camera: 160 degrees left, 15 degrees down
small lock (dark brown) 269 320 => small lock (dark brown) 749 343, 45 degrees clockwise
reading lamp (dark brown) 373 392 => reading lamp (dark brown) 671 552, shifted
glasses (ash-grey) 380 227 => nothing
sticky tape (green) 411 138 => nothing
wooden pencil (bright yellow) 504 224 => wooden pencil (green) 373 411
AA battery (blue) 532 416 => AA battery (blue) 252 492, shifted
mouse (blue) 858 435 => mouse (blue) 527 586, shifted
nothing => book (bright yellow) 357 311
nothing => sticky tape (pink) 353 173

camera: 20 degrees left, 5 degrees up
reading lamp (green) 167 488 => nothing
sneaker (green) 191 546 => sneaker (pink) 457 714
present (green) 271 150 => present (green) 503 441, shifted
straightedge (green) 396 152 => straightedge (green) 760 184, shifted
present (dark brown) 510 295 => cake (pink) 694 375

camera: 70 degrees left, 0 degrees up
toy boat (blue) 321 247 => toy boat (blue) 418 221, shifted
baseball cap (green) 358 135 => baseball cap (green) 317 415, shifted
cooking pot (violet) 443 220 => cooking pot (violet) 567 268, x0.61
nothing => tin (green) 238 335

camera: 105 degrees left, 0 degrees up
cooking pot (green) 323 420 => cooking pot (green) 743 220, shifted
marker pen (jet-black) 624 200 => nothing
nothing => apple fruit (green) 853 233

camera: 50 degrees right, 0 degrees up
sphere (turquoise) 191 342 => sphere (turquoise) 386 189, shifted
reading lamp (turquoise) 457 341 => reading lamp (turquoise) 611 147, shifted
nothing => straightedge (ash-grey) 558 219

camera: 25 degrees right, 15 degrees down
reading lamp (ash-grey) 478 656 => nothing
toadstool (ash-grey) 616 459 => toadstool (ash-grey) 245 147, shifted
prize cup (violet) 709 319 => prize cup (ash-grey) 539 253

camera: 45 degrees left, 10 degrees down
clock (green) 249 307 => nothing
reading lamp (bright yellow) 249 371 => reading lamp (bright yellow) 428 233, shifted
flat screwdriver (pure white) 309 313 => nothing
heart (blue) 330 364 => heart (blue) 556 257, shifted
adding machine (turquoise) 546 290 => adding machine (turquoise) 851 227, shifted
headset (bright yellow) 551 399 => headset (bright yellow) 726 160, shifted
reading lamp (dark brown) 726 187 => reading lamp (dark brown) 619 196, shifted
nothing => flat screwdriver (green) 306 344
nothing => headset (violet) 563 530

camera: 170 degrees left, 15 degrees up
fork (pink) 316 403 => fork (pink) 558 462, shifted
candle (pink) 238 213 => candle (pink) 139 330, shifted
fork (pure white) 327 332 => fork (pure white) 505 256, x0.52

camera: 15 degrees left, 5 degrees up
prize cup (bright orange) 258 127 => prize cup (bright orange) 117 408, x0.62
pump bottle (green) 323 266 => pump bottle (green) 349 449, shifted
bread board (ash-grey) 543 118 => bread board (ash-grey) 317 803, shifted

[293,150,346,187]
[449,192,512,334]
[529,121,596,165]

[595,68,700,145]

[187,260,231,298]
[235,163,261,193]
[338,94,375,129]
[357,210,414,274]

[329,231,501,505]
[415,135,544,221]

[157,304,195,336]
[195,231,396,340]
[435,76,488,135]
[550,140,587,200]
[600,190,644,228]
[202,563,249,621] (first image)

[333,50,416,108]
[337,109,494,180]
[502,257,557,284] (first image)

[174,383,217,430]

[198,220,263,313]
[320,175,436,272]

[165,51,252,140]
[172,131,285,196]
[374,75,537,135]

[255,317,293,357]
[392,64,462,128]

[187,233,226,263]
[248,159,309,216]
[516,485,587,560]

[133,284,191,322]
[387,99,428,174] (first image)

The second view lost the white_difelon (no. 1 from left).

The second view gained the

> **Work task**
Give back all of the data above without any alteration.

> **Response for this exercise**
camera: 160 degrees left, 15 degrees down
small lock (dark brown) 269 320 => small lock (dark brown) 749 343, 45 degrees clockwise
reading lamp (dark brown) 373 392 => reading lamp (dark brown) 671 552, shifted
glasses (ash-grey) 380 227 => nothing
sticky tape (green) 411 138 => nothing
wooden pencil (bright yellow) 504 224 => wooden pencil (green) 373 411
AA battery (blue) 532 416 => AA battery (blue) 252 492, shifted
mouse (blue) 858 435 => mouse (blue) 527 586, shifted
nothing => book (bright yellow) 357 311
nothing => sticky tape (pink) 353 173

camera: 20 degrees left, 5 degrees up
reading lamp (green) 167 488 => nothing
sneaker (green) 191 546 => sneaker (pink) 457 714
present (green) 271 150 => present (green) 503 441, shifted
straightedge (green) 396 152 => straightedge (green) 760 184, shifted
present (dark brown) 510 295 => cake (pink) 694 375

camera: 70 degrees left, 0 degrees up
toy boat (blue) 321 247 => toy boat (blue) 418 221, shifted
baseball cap (green) 358 135 => baseball cap (green) 317 415, shifted
cooking pot (violet) 443 220 => cooking pot (violet) 567 268, x0.61
nothing => tin (green) 238 335

camera: 105 degrees left, 0 degrees up
cooking pot (green) 323 420 => cooking pot (green) 743 220, shifted
marker pen (jet-black) 624 200 => nothing
nothing => apple fruit (green) 853 233

camera: 50 degrees right, 0 degrees up
sphere (turquoise) 191 342 => sphere (turquoise) 386 189, shifted
reading lamp (turquoise) 457 341 => reading lamp (turquoise) 611 147, shifted
nothing => straightedge (ash-grey) 558 219

camera: 25 degrees right, 15 degrees down
reading lamp (ash-grey) 478 656 => nothing
toadstool (ash-grey) 616 459 => toadstool (ash-grey) 245 147, shifted
prize cup (violet) 709 319 => prize cup (ash-grey) 539 253

camera: 45 degrees left, 10 degrees down
clock (green) 249 307 => nothing
reading lamp (bright yellow) 249 371 => reading lamp (bright yellow) 428 233, shifted
flat screwdriver (pure white) 309 313 => nothing
heart (blue) 330 364 => heart (blue) 556 257, shifted
adding machine (turquoise) 546 290 => adding machine (turquoise) 851 227, shifted
headset (bright yellow) 551 399 => headset (bright yellow) 726 160, shifted
reading lamp (dark brown) 726 187 => reading lamp (dark brown) 619 196, shifted
nothing => flat screwdriver (green) 306 344
nothing => headset (violet) 563 530

camera: 170 degrees left, 15 degrees up
fork (pink) 316 403 => fork (pink) 558 462, shifted
candle (pink) 238 213 => candle (pink) 139 330, shifted
fork (pure white) 327 332 => fork (pure white) 505 256, x0.52

camera: 15 degrees left, 5 degrees up
prize cup (bright orange) 258 127 => prize cup (bright orange) 117 408, x0.62
pump bottle (green) 323 266 => pump bottle (green) 349 449, shifted
bread board (ash-grey) 543 118 => bread board (ash-grey) 317 803, shifted

[293,150,346,187]
[449,192,512,334]
[529,121,596,165]

[595,68,700,145]

[187,260,231,298]
[235,163,261,193]
[338,94,375,129]
[357,210,414,274]

[329,231,501,505]
[415,135,544,221]

[157,304,195,336]
[195,231,396,340]
[435,76,488,135]
[550,140,587,200]
[600,190,644,228]
[202,563,249,621] (first image)

[333,50,416,108]
[337,109,494,180]
[502,257,557,284] (first image)

[174,383,217,430]

[198,220,263,313]
[320,175,436,272]

[165,51,252,140]
[172,131,285,196]
[374,75,537,135]

[255,317,293,357]
[392,64,462,128]

[187,233,226,263]
[248,159,309,216]
[516,485,587,560]

[133,284,191,322]
[387,99,428,174] (first image)

The second view lost the white_difelon (no. 1 from left).

The second view gained the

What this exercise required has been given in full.